* Task details:
Pictures aside, write out every record exactly as it appears.
##### Task input #####
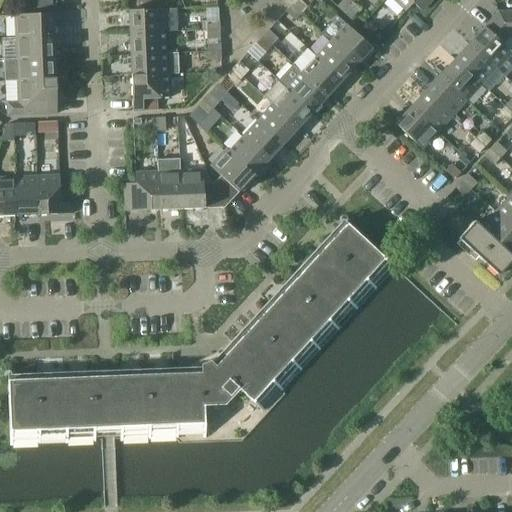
[(51,0),(36,1),(37,14),(52,13),(51,0)]
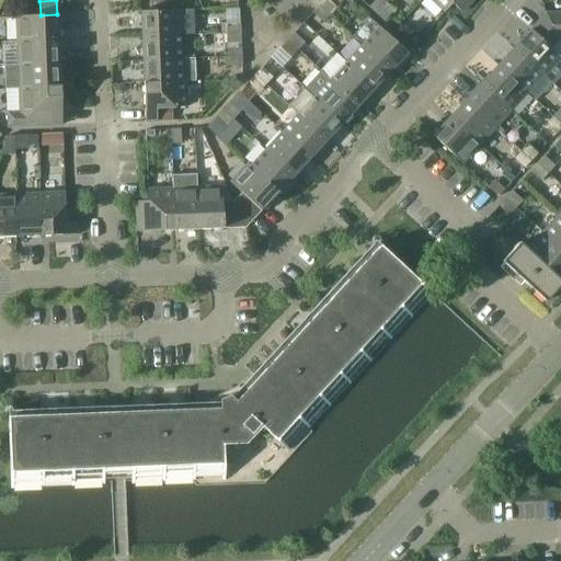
[(327,0),(321,6),(331,14),(338,8),(328,0),(327,0)]
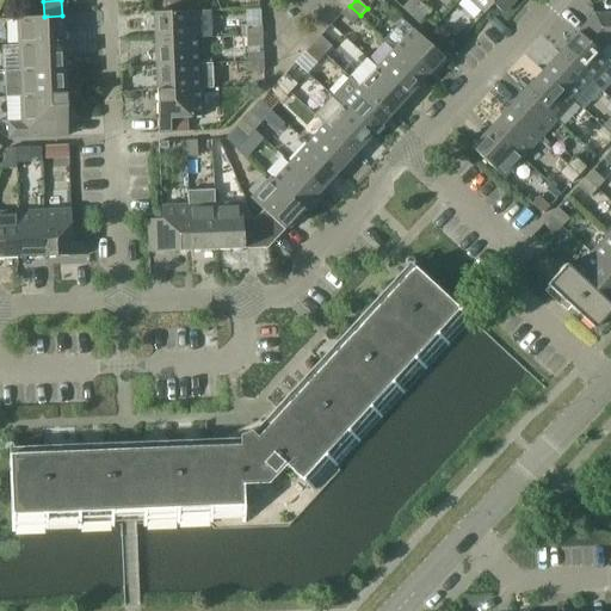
[(412,16),(421,5),(415,0),(411,0),(403,8),(412,16)]
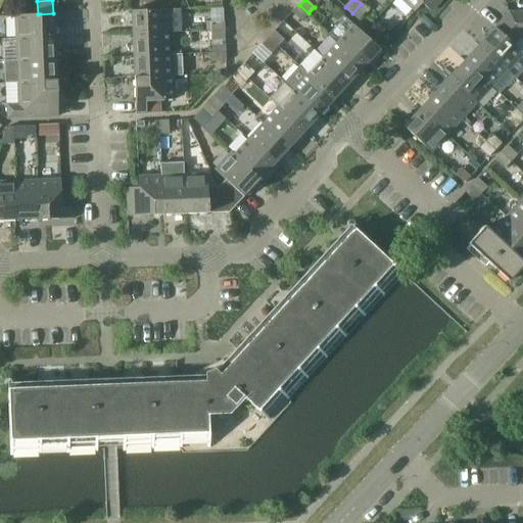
[(401,0),(416,12),(423,4),(432,12),(443,0),(401,0)]
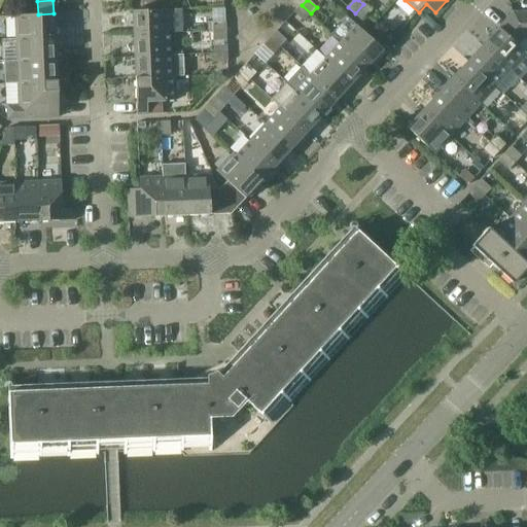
[(363,4),(355,13),(361,20),(370,10),(363,4)]
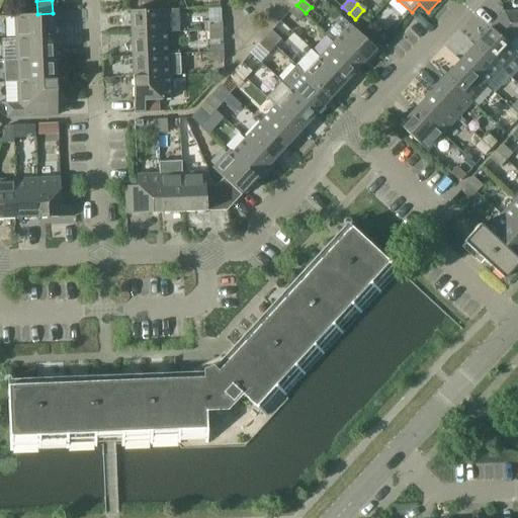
[(306,13),(296,5),(289,12),(298,21),(306,13)]
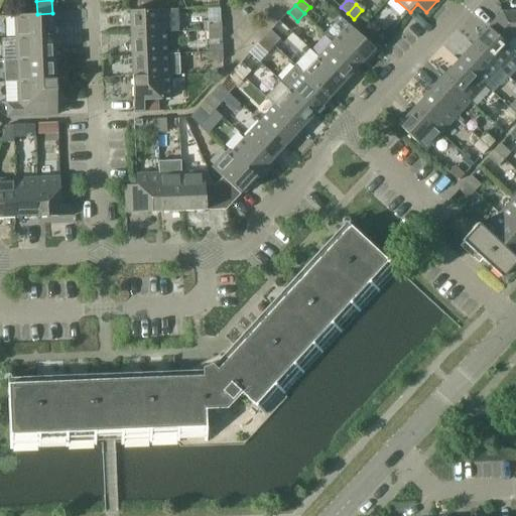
[(165,9),(130,11),(131,33),(165,32),(165,31),(177,31),(176,9),(165,9)]
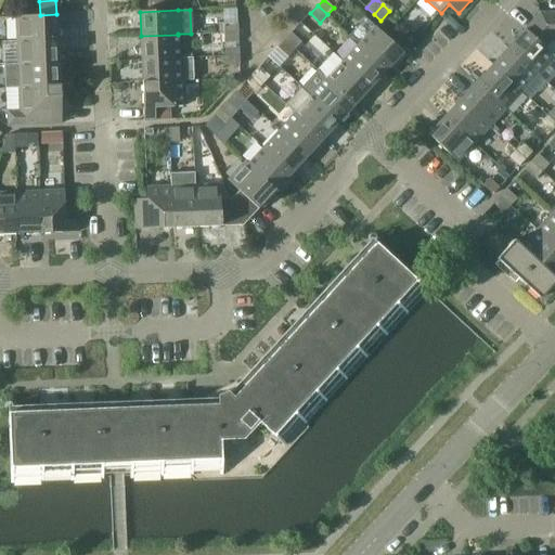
[(554,13),(541,14),(553,40),(554,39),(554,13)]
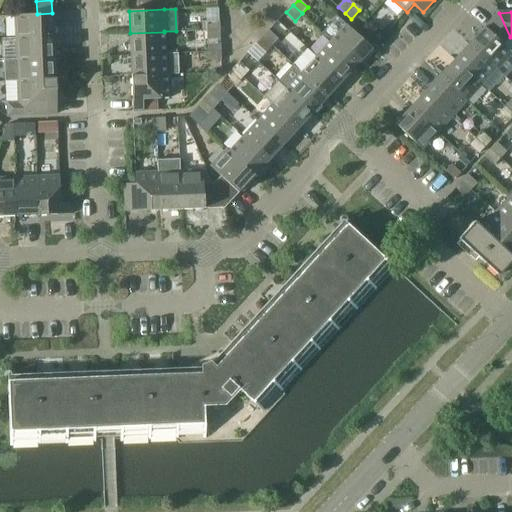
[(53,13),(15,15),(16,38),(54,37),(53,13)]
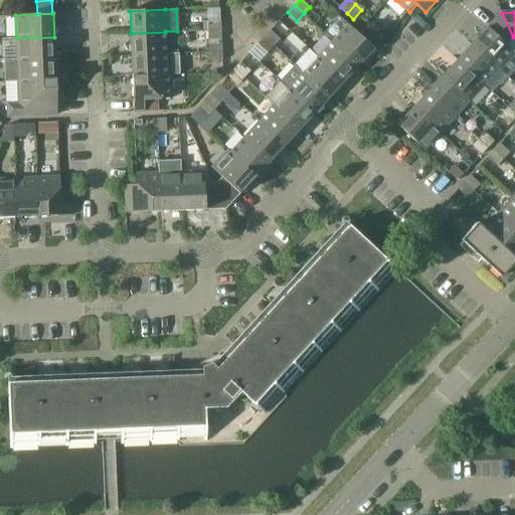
[(513,37),(502,13),(501,13),(478,38),(480,40),(475,45),(500,69),(514,53),(514,51),(506,44),(513,37)]
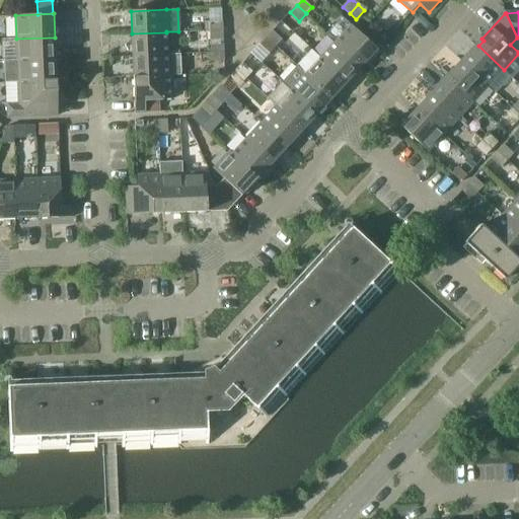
[(222,20),(209,21),(210,30),(223,29),(222,20)]
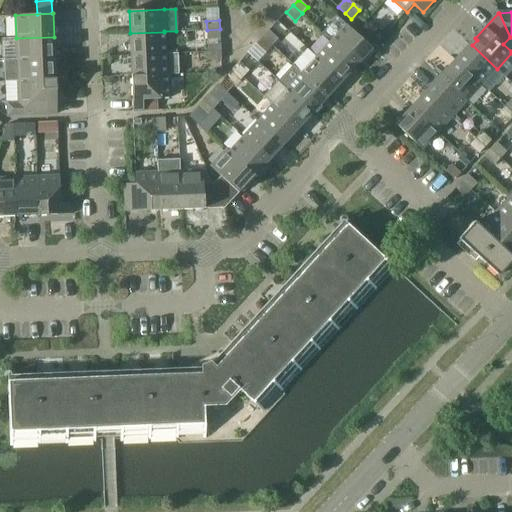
[(333,42),(358,65),(373,49),(347,26),(333,42)]
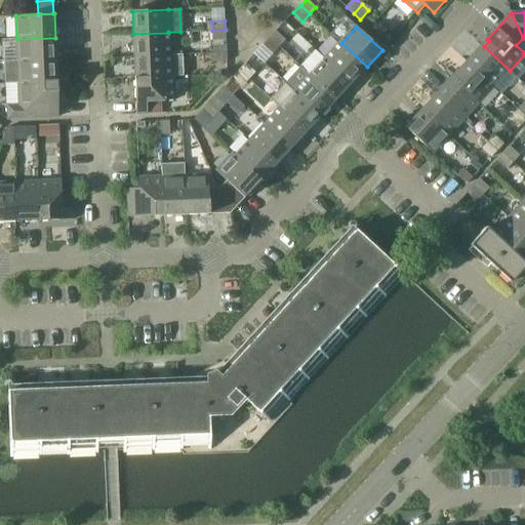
[(226,30),(212,31),(212,40),(226,39),(226,30)]
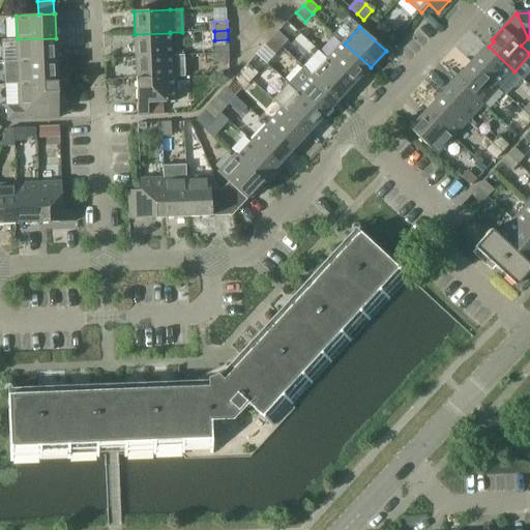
[(273,38),(283,47),(288,40),(278,32),(273,38)]
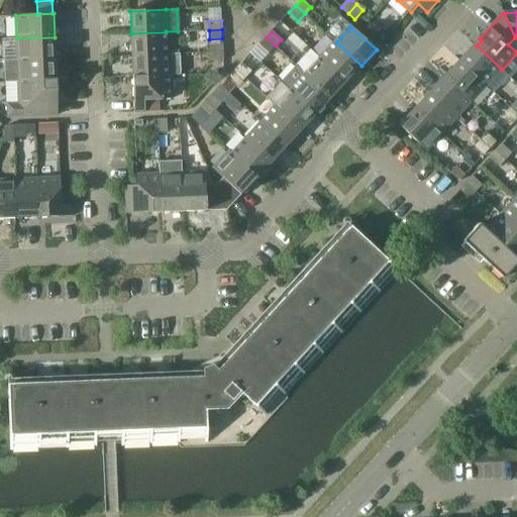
[(166,32),(131,33),(131,56),(167,54),(166,32)]
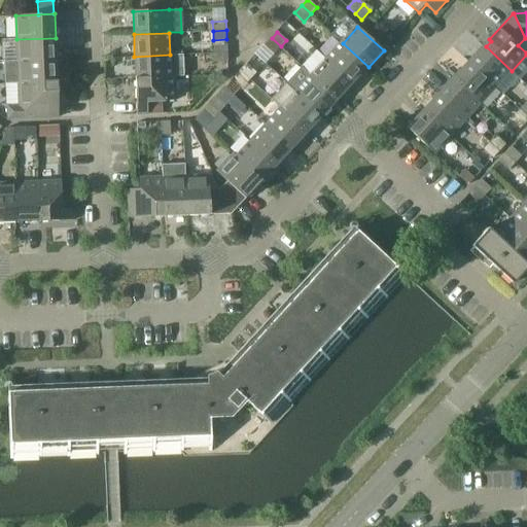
[(56,38),(16,39),(18,62),(57,60),(56,38)]
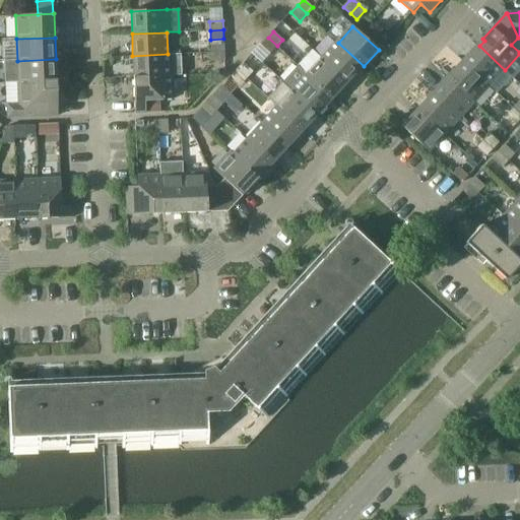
[(277,46),(268,38),(261,45),(270,54),(277,46)]
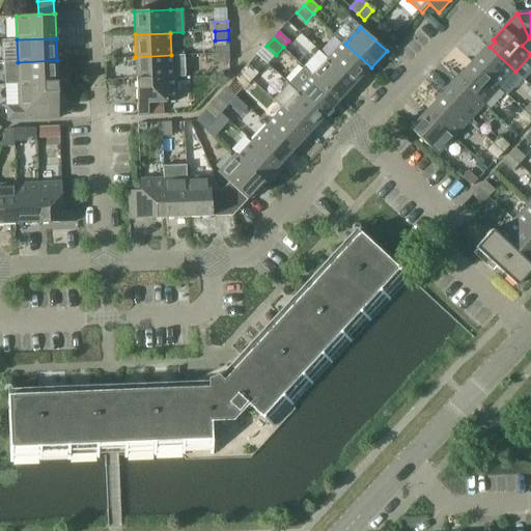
[(371,67),(345,44),(330,60),(356,84),(371,67)]
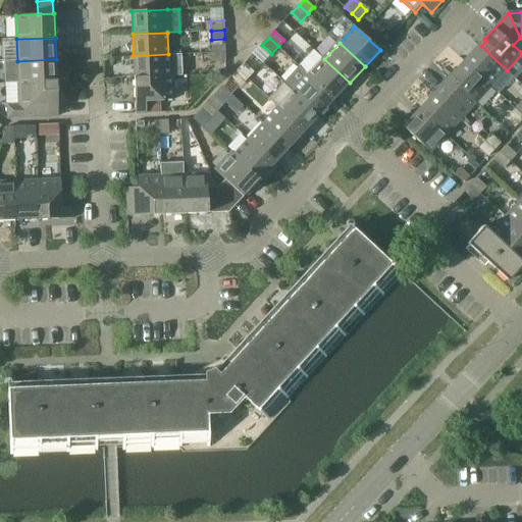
[(507,70),(481,46),(474,53),(472,51),(464,61),(492,87),(507,70)]
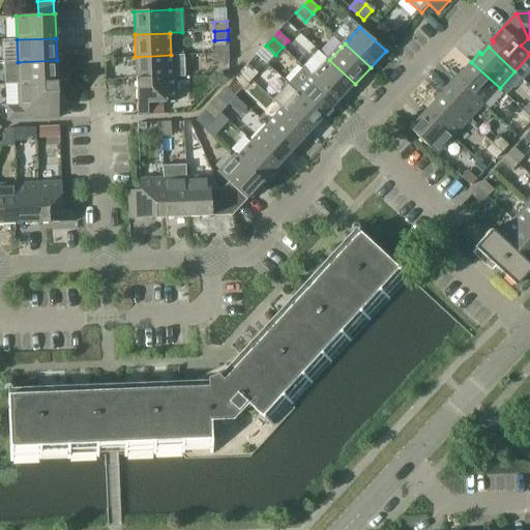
[(228,53),(214,53),(215,62),(229,62),(228,53)]
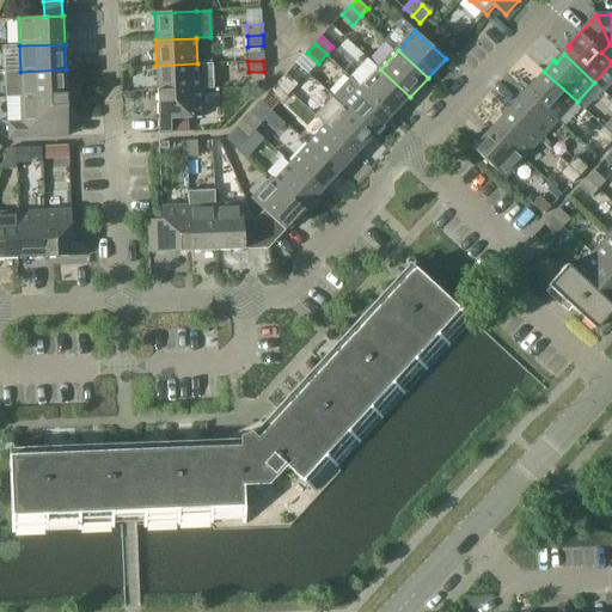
[(197,63),(155,66),(157,92),(203,90),(203,89),(213,89),(213,87),(212,63),(197,63)]
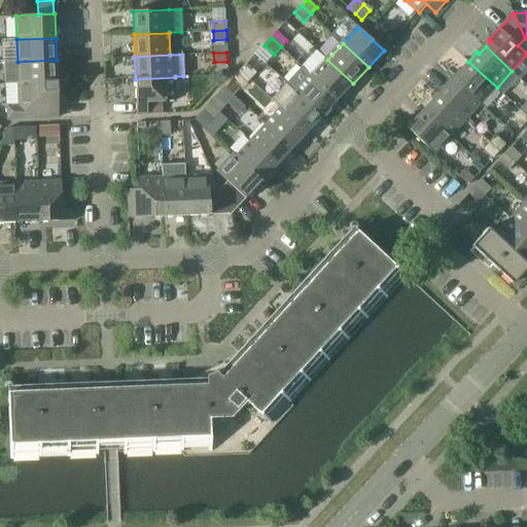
[(18,62),(4,62),(5,84),(19,84),(57,82),(57,60),(18,62)]
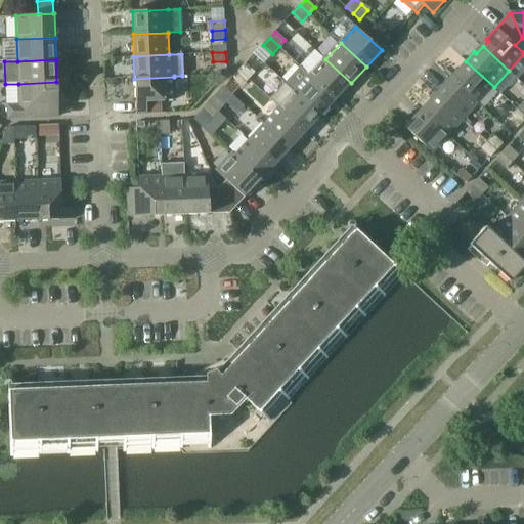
[(310,75),(337,99),(351,83),(325,59),(310,75)]
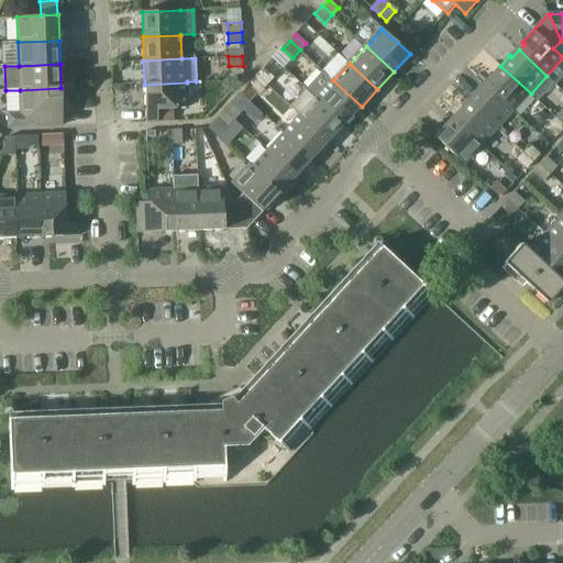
[(486,85),(515,111),(531,94),(500,66),(490,76),(493,78),(486,85)]
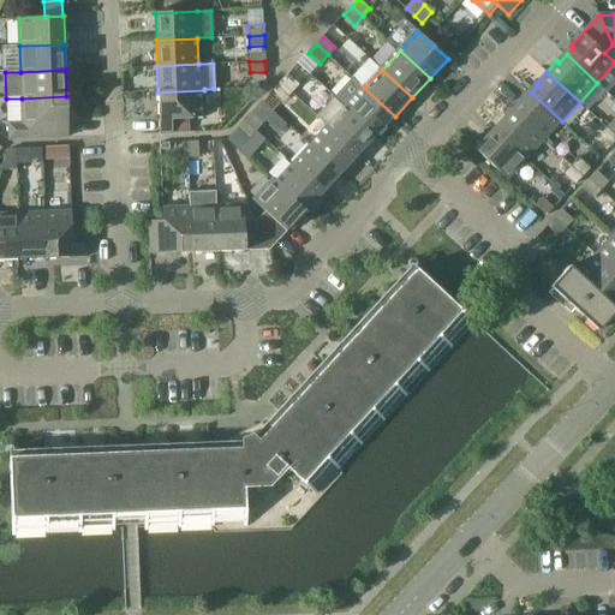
[(287,75),(279,82),(291,93),(298,85),(287,75)]
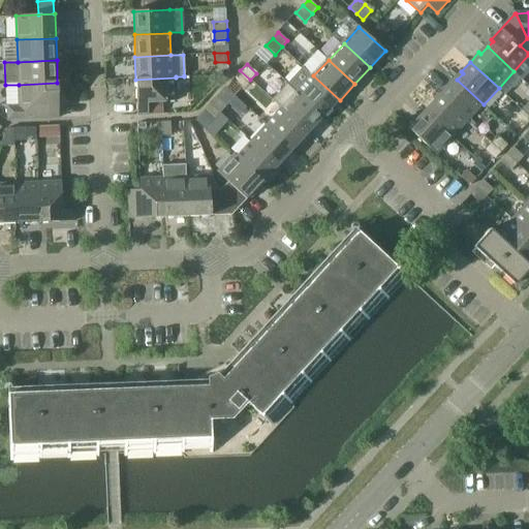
[(288,82),(299,92),(324,116),(340,100),(313,75),(303,66),(288,82)]
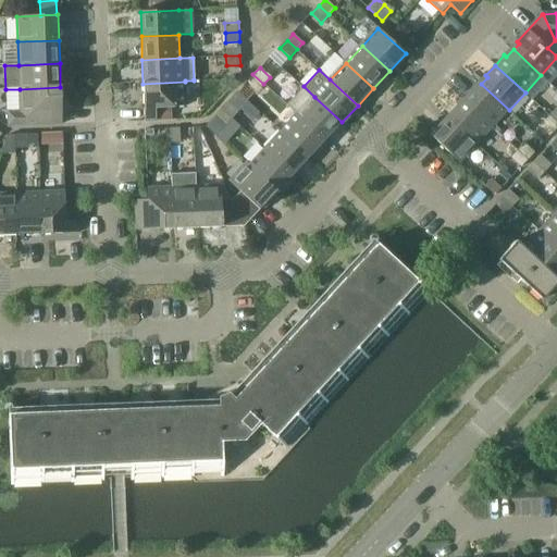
[(252,74),(246,82),(256,91),(263,84),(252,74)]
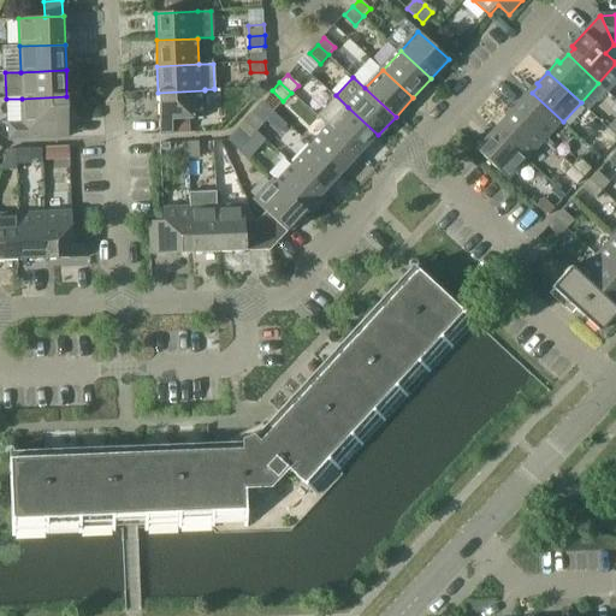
[(205,90),(158,93),(160,132),(160,134),(173,132),(172,118),(189,118),(205,117),(205,90)]
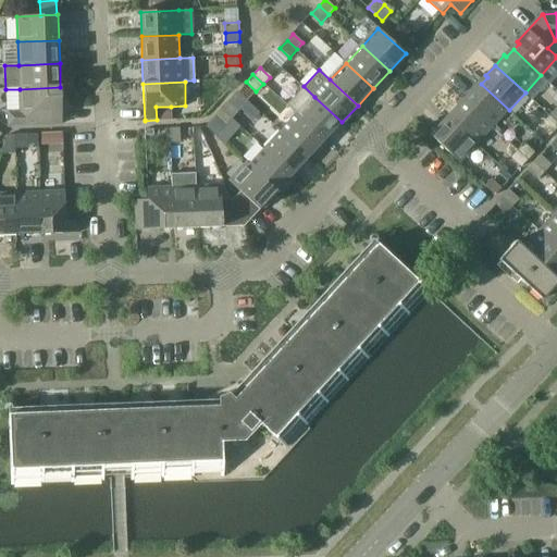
[(509,110),(481,84),(474,91),(472,89),(463,100),(494,127),(509,110)]
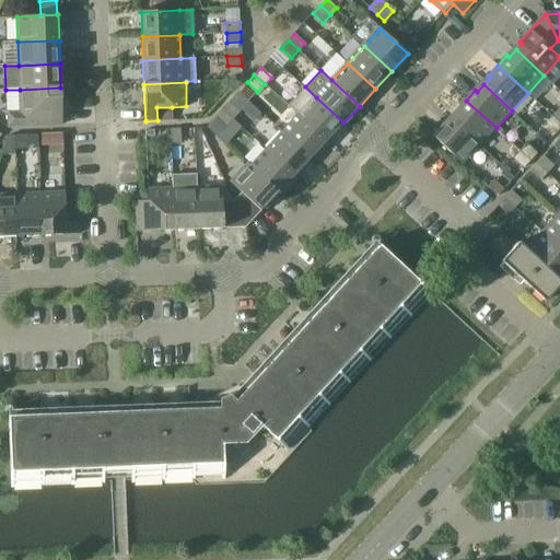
[(289,104),(301,115),(328,140),(343,123),(316,97),(305,86),(289,104)]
#####
* Solved exercise:
[(51,0),(36,1),(37,14),(52,13),(51,0)]
[(327,0),(321,6),(331,14),(338,8),(328,0),(327,0)]
[(412,16),(421,5),(415,0),(411,0),(403,8),(412,16)]
[(401,0),(416,12),(423,4),(432,12),(443,0),(401,0)]
[(363,4),(355,13),(361,20),(370,10),(363,4)]
[(306,13),(296,5),(289,12),(298,21),(306,13)]
[(165,9),(130,11),(131,33),(165,32),(165,31),(177,31),(176,9),(165,9)]
[(554,13),(541,14),(553,40),(554,39),(554,13)]
[(53,13),(15,15),(16,38),(54,37),(53,13)]
[(513,37),(502,13),(501,13),(478,38),(480,40),(475,45),(500,69),(514,53),(514,51),(506,44),(513,37)]
[(222,20),(209,21),(210,30),(223,29),(222,20)]
[(333,42),(358,65),(373,49),(347,26),(333,42)]
[(226,30),(212,31),(212,40),(226,39),(226,30)]
[(273,38),(283,47),(288,40),(278,32),(273,38)]
[(166,32),(131,33),(131,56),(167,54),(166,32)]
[(56,38),(16,39),(18,62),(57,60),(56,38)]
[(277,46),(268,38),(261,45),(270,54),(277,46)]
[(371,67),(345,44),(330,60),(356,84),(371,67)]
[(507,70),(481,46),(474,53),(472,51),(464,61),(492,87),(507,70)]
[(228,53),(214,53),(215,62),(229,62),(228,53)]
[(197,63),(155,66),(157,92),(203,90),(203,89),(213,89),(213,87),(212,63),(197,63)]
[(18,62),(4,62),(5,84),(19,84),(57,82),(57,60),(18,62)]
[(310,75),(337,99),(351,83),(325,59),(310,75)]
[(486,85),(515,111),(531,94),(500,66),(490,76),(493,78),(486,85)]
[(287,75),(279,82),(291,93),(298,85),(287,75)]
[(288,82),(299,92),(324,116),(340,100),(313,75),(303,66),(288,82)]
[(252,74),(246,82),(256,91),(263,84),(252,74)]
[(205,90),(158,93),(160,132),(160,134),(173,132),(172,118),(189,118),(205,117),(205,90)]
[(509,110),(481,84),(474,91),(472,89),(463,100),(494,127),(509,110)]
[(289,104),(301,115),(328,140),(343,123),(316,97),(305,86),(289,104)]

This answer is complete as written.